Write out the records word for word, with no pictures.

Content revision data
◆ ◆ ◆ ◆

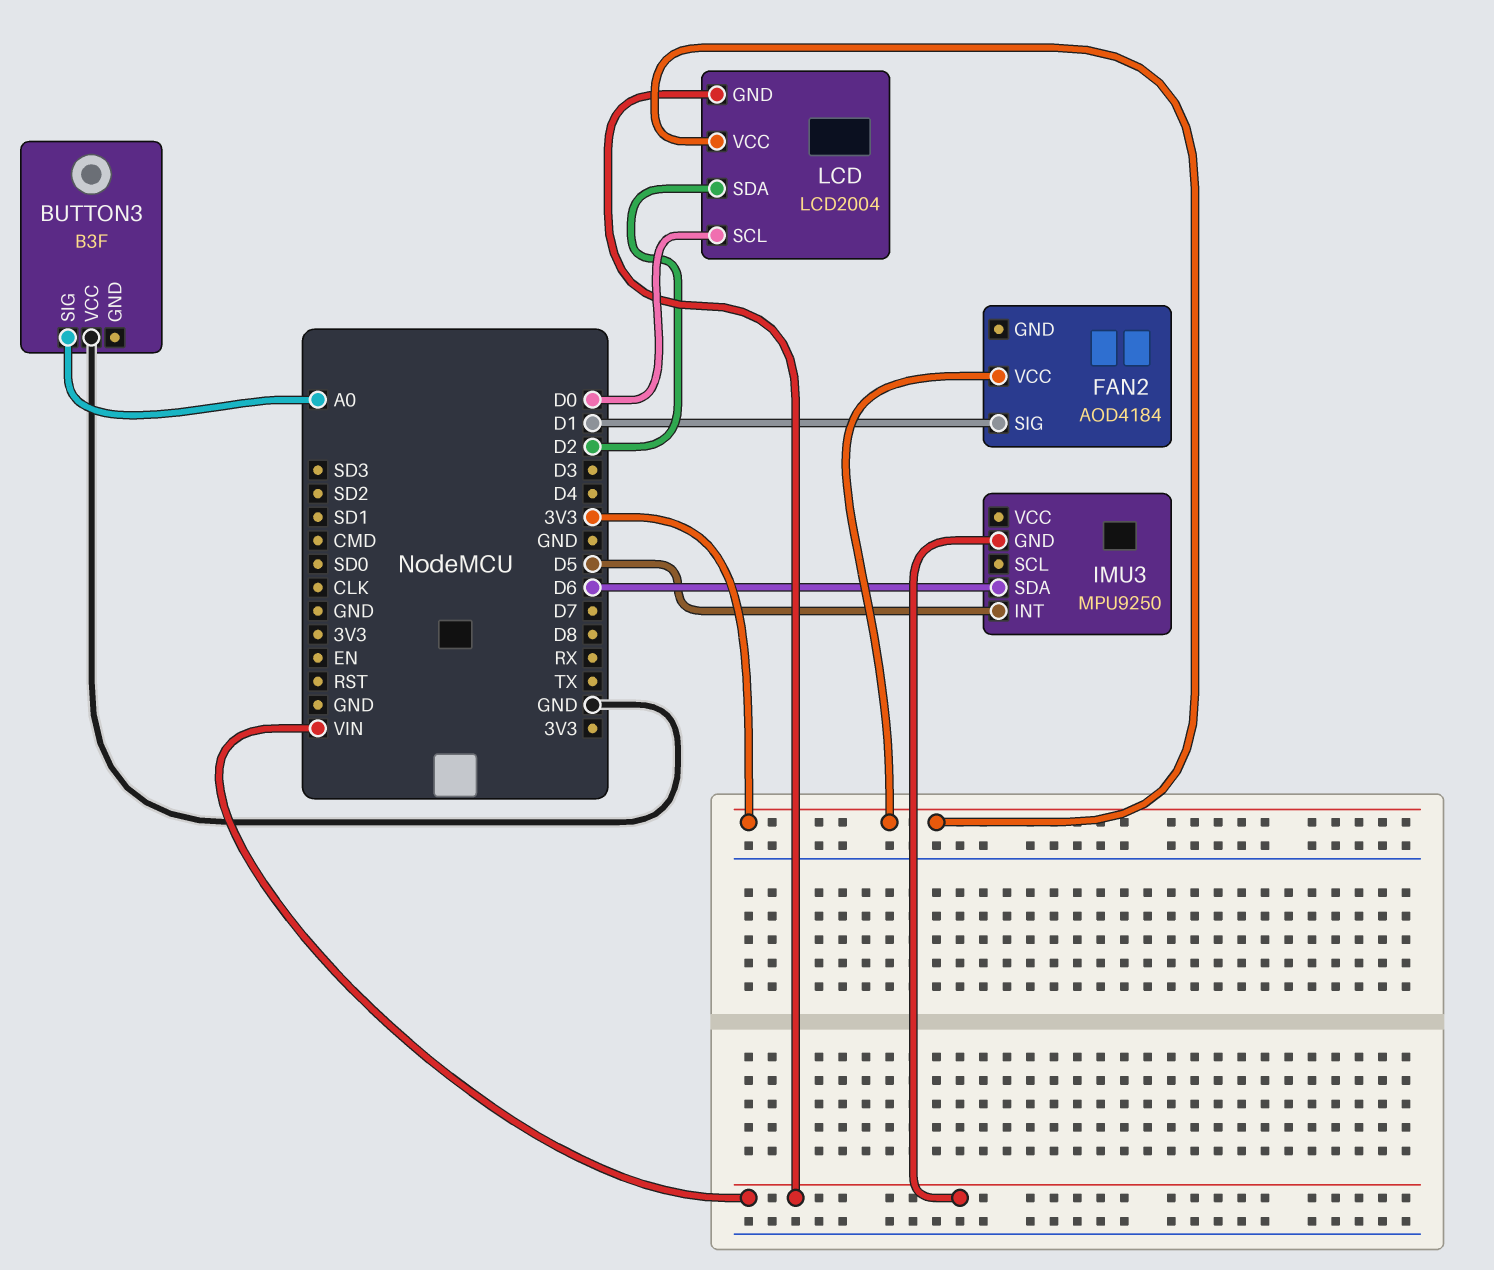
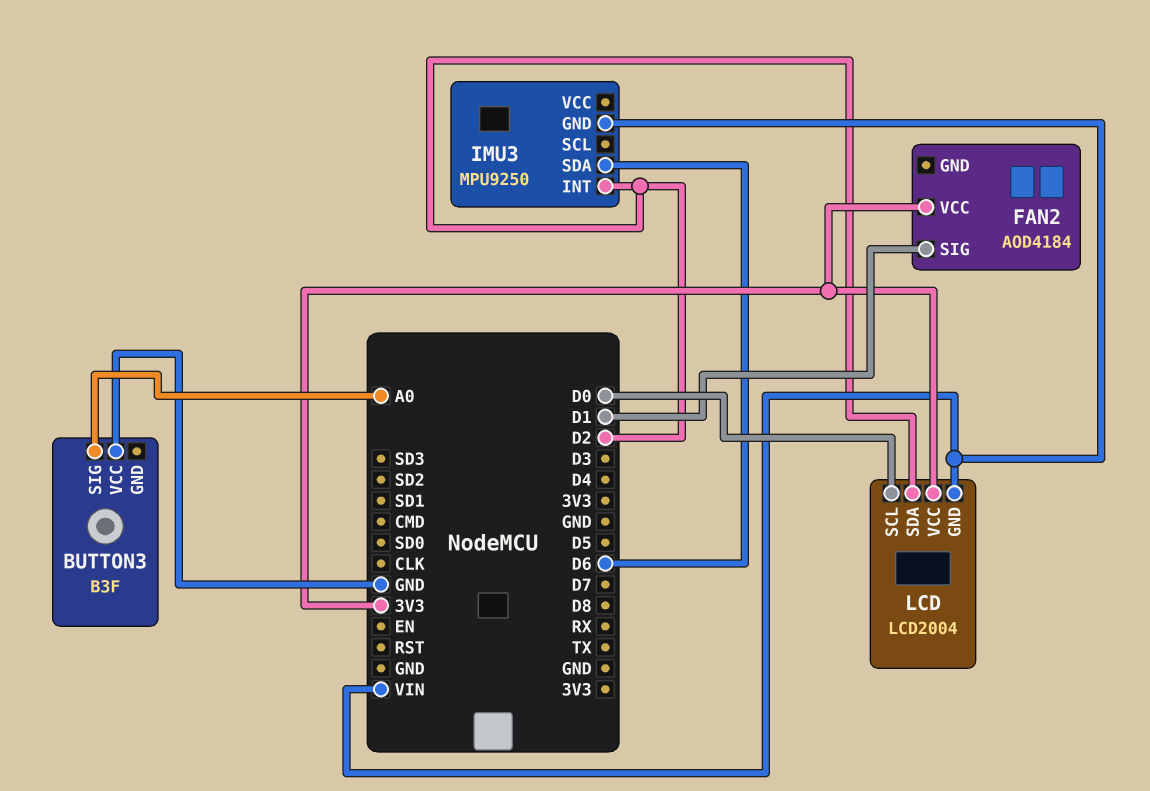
IMU3 pin INT: D5 -> D2

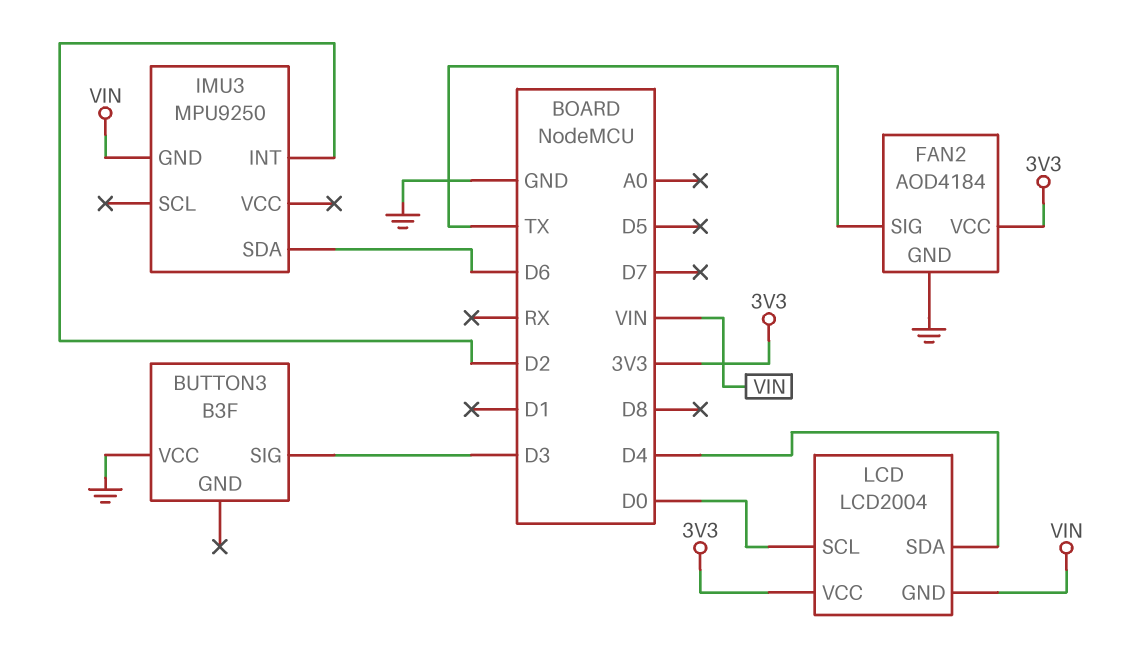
BUTTON3 pin SIG: A0 -> D3
FAN2 pin GND: none -> GND
FAN2 pin SIG: D1 -> TX
LCD pin SDA: D2 -> D4

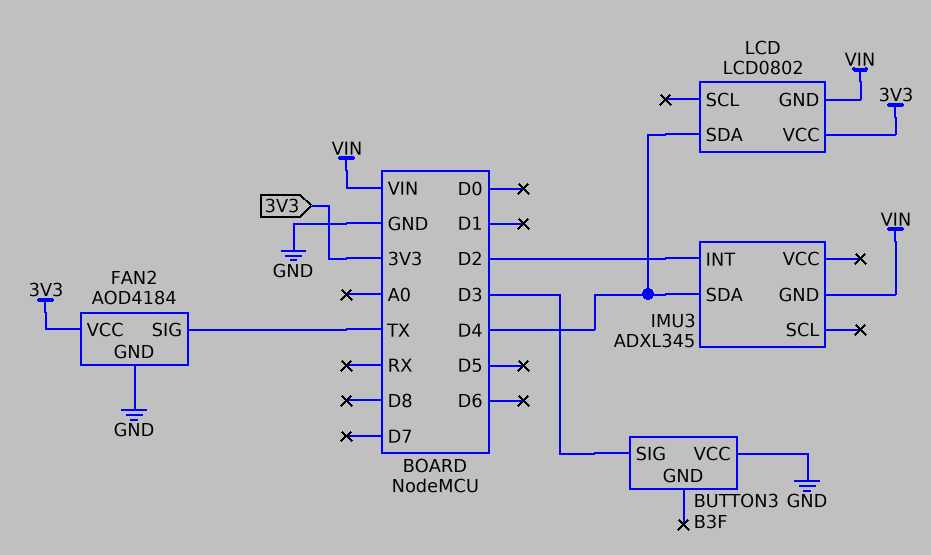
IMU3: MPU9250 -> ADXL345
IMU3 pin SDA: D6 -> D4
LCD: LCD2004 -> LCD0802
LCD pin SCL: D0 -> none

◆ ◆ ◆ ◆

*SOLVED PROBLEM:*
IMU3 pin INT: D5 -> D2

BUTTON3 pin SIG: A0 -> D3
FAN2 pin GND: none -> GND
FAN2 pin SIG: D1 -> TX
LCD pin SDA: D2 -> D4

IMU3: MPU9250 -> ADXL345
IMU3 pin SDA: D6 -> D4
LCD: LCD2004 -> LCD0802
LCD pin SCL: D0 -> none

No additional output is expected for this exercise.